◆ Requirement: Copy out exactly the lines from the one containing "Outline anything matching" through the end of the records, and no pictures.

◆ Data shown:
|---|

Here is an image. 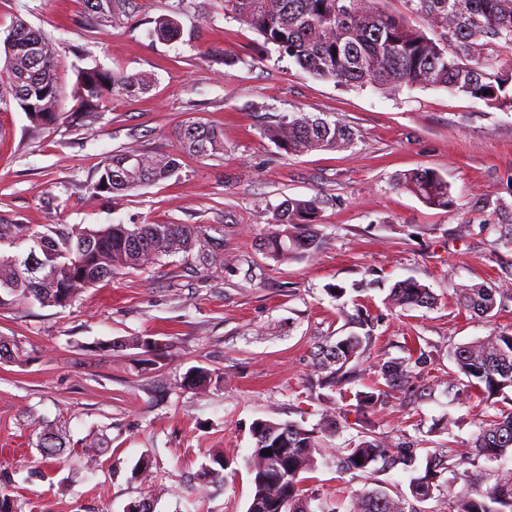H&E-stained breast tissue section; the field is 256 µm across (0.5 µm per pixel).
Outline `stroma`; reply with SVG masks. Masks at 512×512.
Instances as JSON below:
<instances>
[{"mask_svg":"<svg viewBox=\"0 0 512 512\" xmlns=\"http://www.w3.org/2000/svg\"><path fill=\"white\" fill-rule=\"evenodd\" d=\"M135 2L131 17L109 25L84 0H0V41L20 18L54 43L64 106L53 125L35 128L16 103L0 105V224H200L221 231V256L206 268L165 257L64 308L0 299V339L20 350L0 360V489L21 512H125L144 499L154 512H247L253 422L310 428L334 405L314 367L319 345L344 324L334 286L345 288L348 313L373 324L357 389L373 385L378 361L407 357L415 343L434 356L368 423L329 439L304 493L344 508L366 488L407 492L410 472L384 459L367 473L337 471L338 449L364 431L414 444L420 468L428 451L454 442L464 453L456 488L468 475L492 486L496 463L467 450L497 407L461 391L450 352L512 333V244L498 241L512 228V108L444 89L387 96L313 78L225 16L224 0ZM164 15L178 21V40L148 38ZM93 67L150 72L155 84L136 99L104 96L77 125L78 75ZM296 112L346 124L354 146L292 155L264 138L268 122ZM194 122L222 133L223 153L183 157L172 178L117 199L91 193L106 159L173 151ZM419 167L444 177L450 206L398 186ZM288 198L317 200L322 244L279 263L261 243ZM405 280L430 288L436 307L389 305ZM474 283L496 288L492 316L459 306L457 289ZM136 336L153 347L129 345ZM199 367L211 383L184 388ZM49 429L65 446L48 458L39 441ZM98 440L102 448L88 450ZM217 454L228 463L223 481H202ZM142 462L146 482L134 472Z\"/></svg>","mask_w":512,"mask_h":512,"instance_id":"stroma-1","label":"stroma"}]
</instances>
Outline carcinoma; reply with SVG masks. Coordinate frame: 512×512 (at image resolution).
Returning a JSON list of instances; mask_svg holds the SVG:
<instances>
[{"instance_id": "obj_1", "label": "carcinoma", "mask_w": 512, "mask_h": 512, "mask_svg": "<svg viewBox=\"0 0 512 512\" xmlns=\"http://www.w3.org/2000/svg\"><path fill=\"white\" fill-rule=\"evenodd\" d=\"M99 21L114 23L129 12L132 0H85ZM408 10L421 15L427 30L414 28L398 15L379 9L376 0H224V12L256 31L263 44L288 54L305 73L338 85L371 86L386 95L403 88H444L483 101L489 106L512 107V0H405ZM180 35L177 20L162 17L149 36L171 41ZM8 93L27 112L34 127L52 123L59 112L56 48L22 21L13 24L4 41ZM147 73L86 69L80 74L82 112L94 111V100L104 90L137 97L152 87ZM490 94H484V91ZM32 111H27V108ZM263 136L278 149L302 155L345 150L354 145V133L345 124L319 116L296 113L282 116L263 128ZM224 150L221 134L202 123L186 126L175 153L131 150L115 154L98 170L91 184L94 194L120 197L143 185L158 183L180 169L183 153L207 158ZM398 185L430 206L451 203L448 183L431 168H417L400 176ZM314 199L289 198L273 210L276 229L265 239L266 253L286 262L319 248ZM11 237L29 244L26 255L0 256V290L24 302L34 298L46 306H65L86 288L149 267L164 256L182 255L201 266L210 264L205 248L208 235L193 224H109L99 230L58 224L42 232L33 226L0 224V240ZM34 263L45 272L37 279L27 273ZM462 308L487 317L497 306L496 290L484 283L459 289ZM395 308L410 311L437 304L426 286L406 280L388 295ZM345 320L365 330L326 342L317 353L323 386L339 395L342 405L323 417L319 427L307 429L296 422L253 423L255 445L246 460L253 495L247 512H339L325 501L312 504L301 483L313 480L326 438L351 426L349 417L365 415L389 392L405 387L413 371L430 361L424 347L405 360H389L379 367L378 382L369 391L355 390L356 364L372 336L361 313ZM451 358L459 381L467 388L495 396L512 390V334L502 333L461 344ZM510 407L490 417L472 441L475 455L500 461L512 455V397ZM270 449L265 456L262 450ZM388 456L385 442L362 434L336 458L343 472H367ZM455 449L445 446L427 453L424 474L413 477L409 492L416 500L431 496L442 472H455ZM361 462H356V459ZM403 495L382 488L355 494L348 512H416ZM453 512H512V469L498 471L493 486L475 493L463 491Z\"/></svg>"}]
</instances>
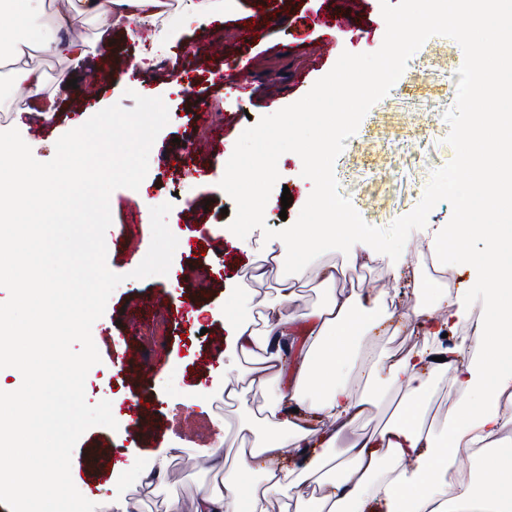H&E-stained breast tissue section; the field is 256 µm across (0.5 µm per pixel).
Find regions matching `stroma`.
<instances>
[{
  "instance_id": "1",
  "label": "stroma",
  "mask_w": 512,
  "mask_h": 512,
  "mask_svg": "<svg viewBox=\"0 0 512 512\" xmlns=\"http://www.w3.org/2000/svg\"><path fill=\"white\" fill-rule=\"evenodd\" d=\"M327 14L345 16L347 25L337 32L336 50L322 54L318 48L326 31L320 19ZM162 27L177 28L180 40L172 51L185 78L183 86H164L162 75L168 60H161L150 82L155 97L168 108L169 120L150 150L147 191L156 204H171L167 225L178 246L171 267L180 271L178 282L155 275L135 278L134 270L145 258L152 238L149 210H141L142 234L132 242L124 235L127 204L136 202L138 191L119 188L112 192V223L105 234L106 265L122 275L110 295L105 312L93 325L100 361L85 381V399L96 404L114 396L125 403L149 400L145 422L115 412L117 428L94 426L78 440L72 455L73 483L95 503V512H167L171 500H179L182 512H193L202 493L221 484L223 472L209 466V455L225 453L224 431L234 428L242 416L258 419L269 401L270 389L247 387L250 361L214 346L224 334L225 285L230 277L259 264L265 249L255 243L246 251L227 247L217 254L214 234L230 223L228 208L234 200L221 188L226 164L241 134L254 121L295 103L336 64L340 52L372 53L383 42L386 24L380 0H235L222 25L200 19L184 24L180 7H171L153 24L133 30L104 21L77 17L73 34L87 45V55L74 67L62 57L30 52L33 66L44 75L42 98L12 90V78L0 79L9 93L0 95V131L17 129L41 162L55 155V144L66 132L84 124L101 109L118 104L130 109L132 73L137 70V51L150 45ZM244 27L251 35L228 39V30ZM464 51L452 38H428L410 57L406 68L388 94L363 117L356 132L346 140L334 162L338 192L347 198L369 225L385 229L412 212L421 201L433 173L452 161L455 151L446 141L450 125L445 119L456 101L458 71ZM242 64L250 87L237 92L230 85H216L213 74L224 67ZM77 80L74 88L56 91L61 72ZM211 102L209 119L197 118L195 104ZM52 108L45 121L38 112ZM296 153L280 156L279 179L271 197L283 193L292 200L287 209H265L269 232L282 222H295L312 190L304 178ZM320 262L338 266L337 285L358 288L374 295L381 291L399 294L396 314L371 338L372 354L394 353L421 344L408 318L421 300L431 279L397 273L383 262L361 257L366 273L348 280L349 269L339 251L328 247ZM157 302L156 309L140 324L131 325L134 304L144 298ZM202 307L199 318L171 319L185 302ZM241 387L242 395L225 401V385ZM214 393L210 414H200L194 398L201 389ZM460 389L449 373L436 375L419 404L428 423L442 431L449 410L456 407ZM109 449L117 467L107 481L90 483L79 469L89 450ZM168 457L165 473L146 484L144 473L154 459Z\"/></svg>"
}]
</instances>
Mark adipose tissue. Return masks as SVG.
Returning a JSON list of instances; mask_svg holds the SVG:
<instances>
[{"label":"adipose tissue","mask_w":512,"mask_h":512,"mask_svg":"<svg viewBox=\"0 0 512 512\" xmlns=\"http://www.w3.org/2000/svg\"><path fill=\"white\" fill-rule=\"evenodd\" d=\"M504 0H438L426 4L423 17L395 19V53L405 52L420 22L456 32L468 50L474 72L491 81L499 73L493 59L512 54V25L501 20ZM43 0H0V59L14 66L15 86L27 96L45 90L42 74L25 51L35 48L81 60L83 42L73 36L76 17H103L115 23L152 22L168 12L169 0H65L51 19L52 37H42L27 21ZM456 198L457 220L429 227L427 247L440 262L456 257L468 263L477 236L486 244L477 269L487 288L485 318L475 338L482 352L467 357L464 344L451 348L427 344L390 357L387 381L405 401L385 425L347 437V430L374 402L340 380L346 363L357 355L361 339L387 321L384 295L368 296L336 286L335 265L313 261L314 252L331 244L347 263L359 256L381 255L382 247L359 229L349 209L330 200L324 220L313 225L286 224L269 241L265 264L253 266L250 279L267 274V263L293 257L295 263L277 280L276 299L267 307L262 327L246 316L224 319V342L233 355L257 365L254 385L263 387L292 372L288 386L263 408L265 428L248 438L251 421H241L240 437L226 450L231 471L221 489L202 494L194 512H269L273 495L311 486L297 512H367L372 504L385 512H512V464L498 449L511 448L503 437L508 422L501 402L512 389V98L493 102L490 116L466 112L461 161L453 177L435 187ZM318 279L326 291L323 306L301 318L288 315L296 303L299 281ZM472 313L466 292L432 290L410 317L424 335L455 330ZM303 334L304 345L286 357L281 338ZM450 373L462 391L459 407L449 413L444 434L426 427L415 398L439 372ZM471 449L485 462L481 483L454 482L460 449Z\"/></svg>","instance_id":"ef3b65f1"}]
</instances>
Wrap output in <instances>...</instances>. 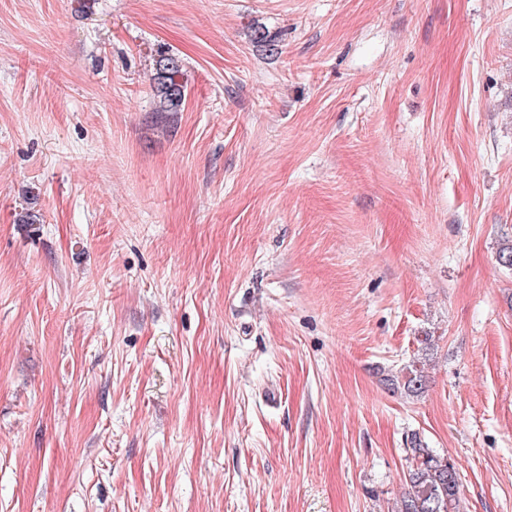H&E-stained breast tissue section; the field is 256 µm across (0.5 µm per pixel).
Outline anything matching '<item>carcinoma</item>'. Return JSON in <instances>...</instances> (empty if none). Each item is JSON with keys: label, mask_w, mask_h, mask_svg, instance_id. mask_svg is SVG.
<instances>
[{"label": "carcinoma", "mask_w": 512, "mask_h": 512, "mask_svg": "<svg viewBox=\"0 0 512 512\" xmlns=\"http://www.w3.org/2000/svg\"><path fill=\"white\" fill-rule=\"evenodd\" d=\"M154 80V111H180L186 97L181 60L174 54H159ZM390 382L392 389L417 396L426 386V375L423 368L412 364ZM410 444L412 465L405 476L407 490L398 512H460L461 484L454 464L417 436L411 438Z\"/></svg>", "instance_id": "obj_1"}]
</instances>
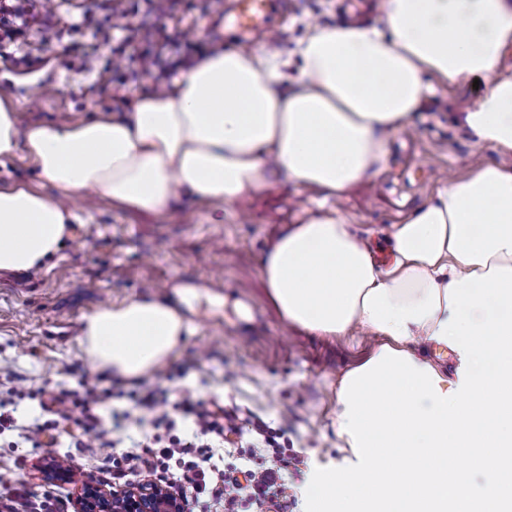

|---|

◆ Solution to the problem:
Outline anything matching '<item>carcinoma</item>'. Return JSON in <instances>...</instances> (empty if none). Each item is JSON with keys: label, mask_w, mask_h, mask_svg, instance_id. mask_svg is SVG.
<instances>
[{"label": "carcinoma", "mask_w": 512, "mask_h": 512, "mask_svg": "<svg viewBox=\"0 0 512 512\" xmlns=\"http://www.w3.org/2000/svg\"><path fill=\"white\" fill-rule=\"evenodd\" d=\"M154 80V111H180L186 97L181 60L174 54H159ZM390 382L392 389L417 396L426 386V375L423 368L412 364ZM410 444L412 465L405 476L407 490L398 512H460L461 484L454 464L417 436L411 438Z\"/></svg>", "instance_id": "obj_1"}]
</instances>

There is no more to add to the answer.